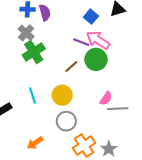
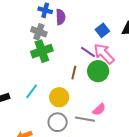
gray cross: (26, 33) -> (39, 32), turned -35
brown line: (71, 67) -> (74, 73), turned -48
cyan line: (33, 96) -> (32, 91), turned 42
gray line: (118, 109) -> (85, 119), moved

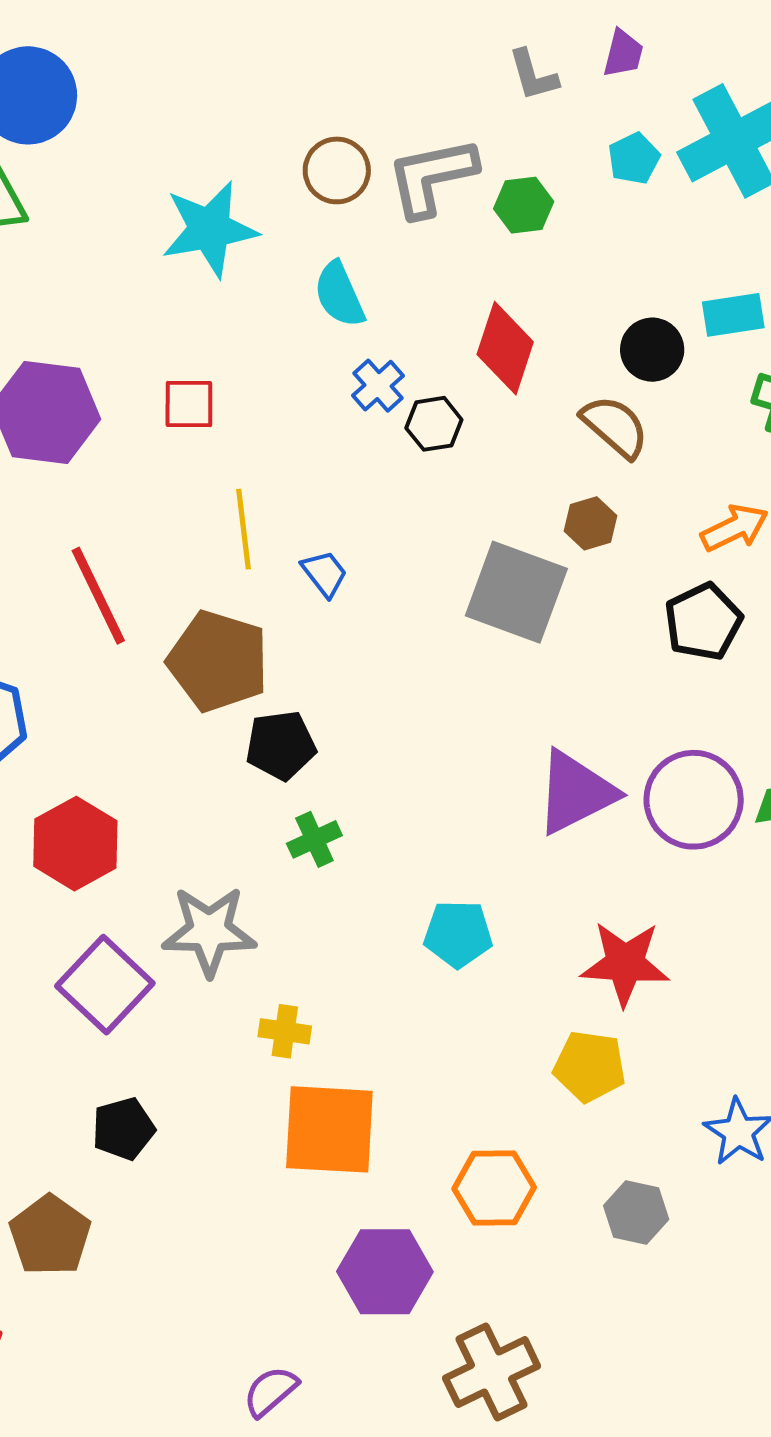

==

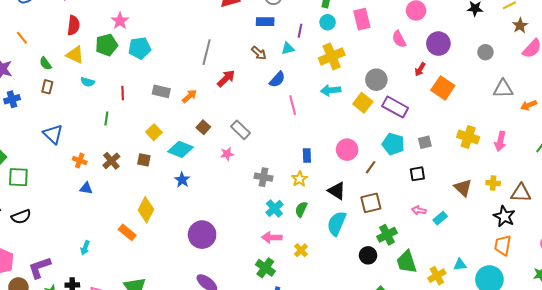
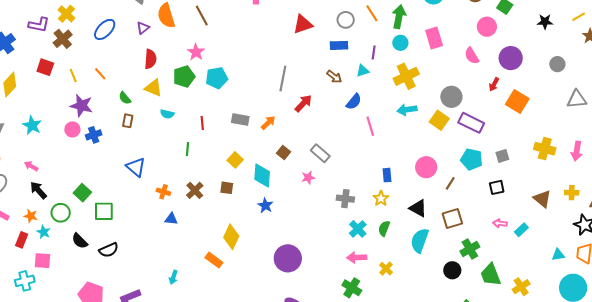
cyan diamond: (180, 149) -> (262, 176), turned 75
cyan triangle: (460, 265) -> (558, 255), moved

TASK DESCRIPTION: The range runs from the line with "gray cross: (26, 33) -> (39, 32), turned -35" up to and including the line with "gray line: (118, 109) -> (85, 119), moved" in the listing above; please write out exactly those lines and nothing more.

FINISHED TASK:
gray cross: (26, 33) -> (39, 32), turned -35
brown line: (71, 67) -> (74, 73), turned -48
cyan line: (33, 96) -> (32, 91), turned 42
gray line: (118, 109) -> (85, 119), moved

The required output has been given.